AVAILABLE RECORDS:
"""
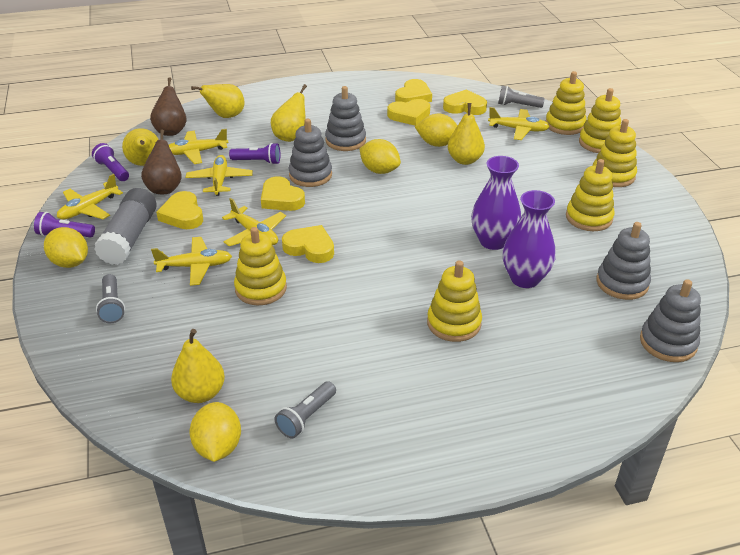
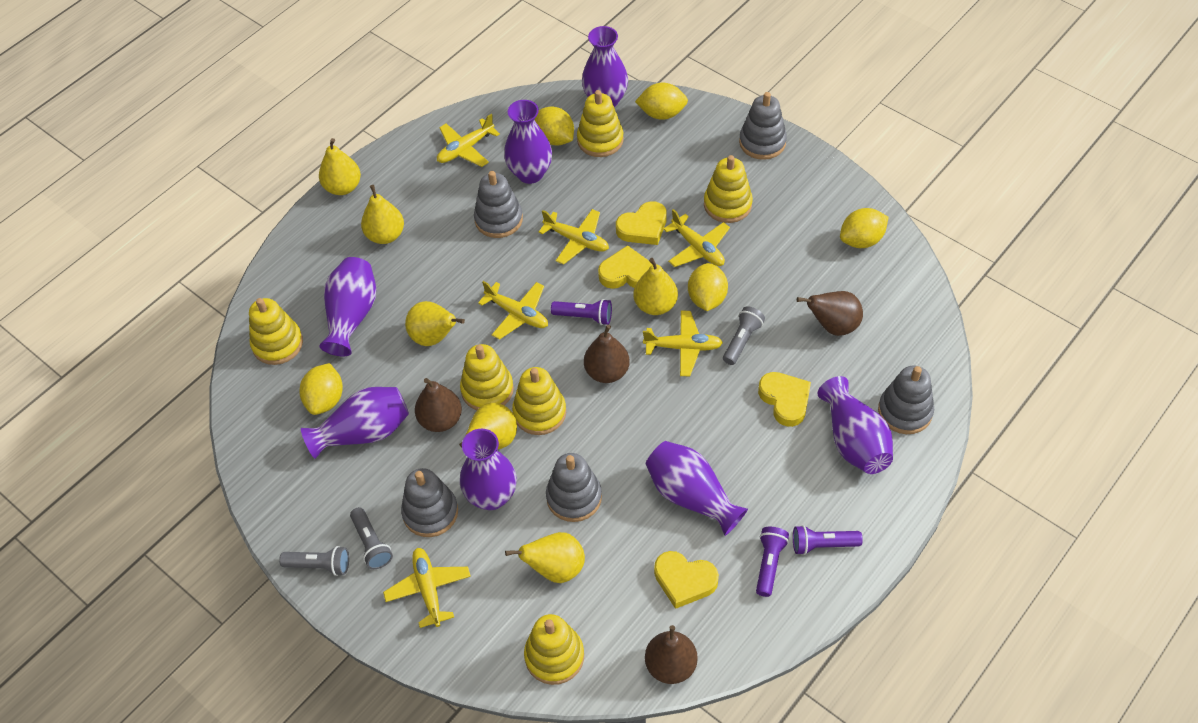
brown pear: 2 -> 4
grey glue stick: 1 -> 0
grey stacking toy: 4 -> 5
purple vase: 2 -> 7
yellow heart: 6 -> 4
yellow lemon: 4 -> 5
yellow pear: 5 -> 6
"""
"""
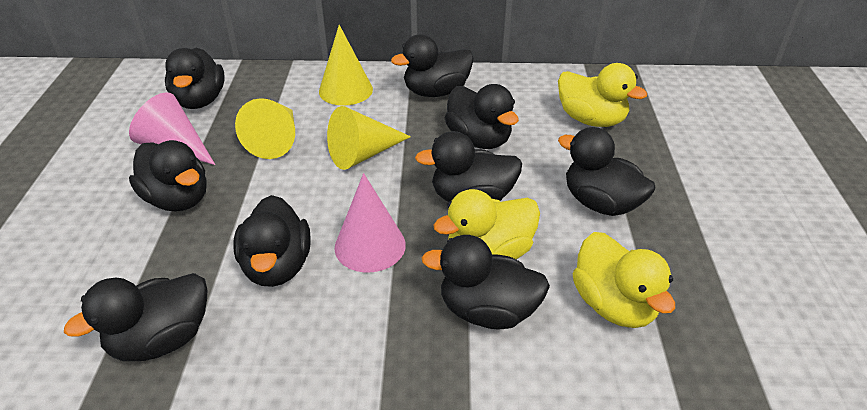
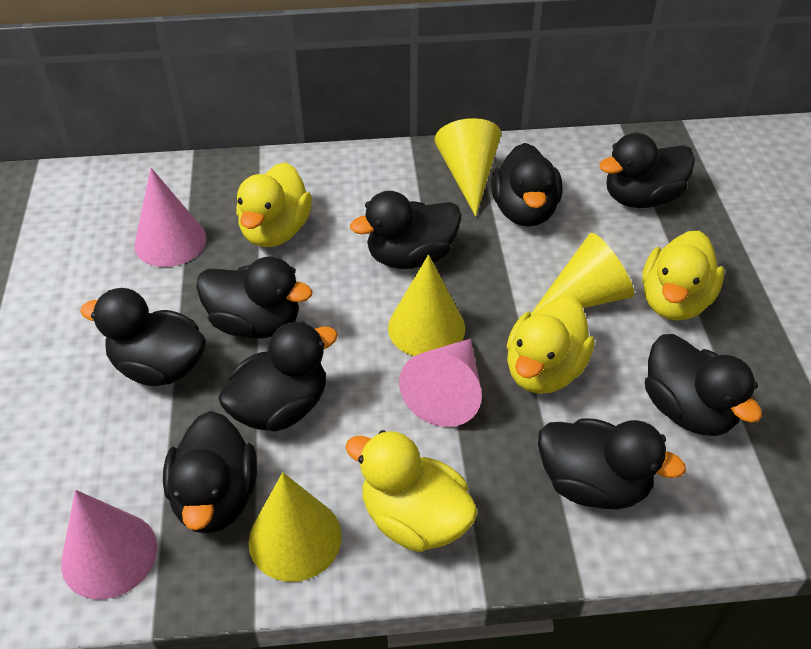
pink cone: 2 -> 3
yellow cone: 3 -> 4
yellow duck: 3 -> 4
"""
PROMPT: Pull every line with the string "yellow" out of the material.

TASK RESULT:
yellow heart: 6 -> 4
yellow lemon: 4 -> 5
yellow pear: 5 -> 6
yellow cone: 3 -> 4
yellow duck: 3 -> 4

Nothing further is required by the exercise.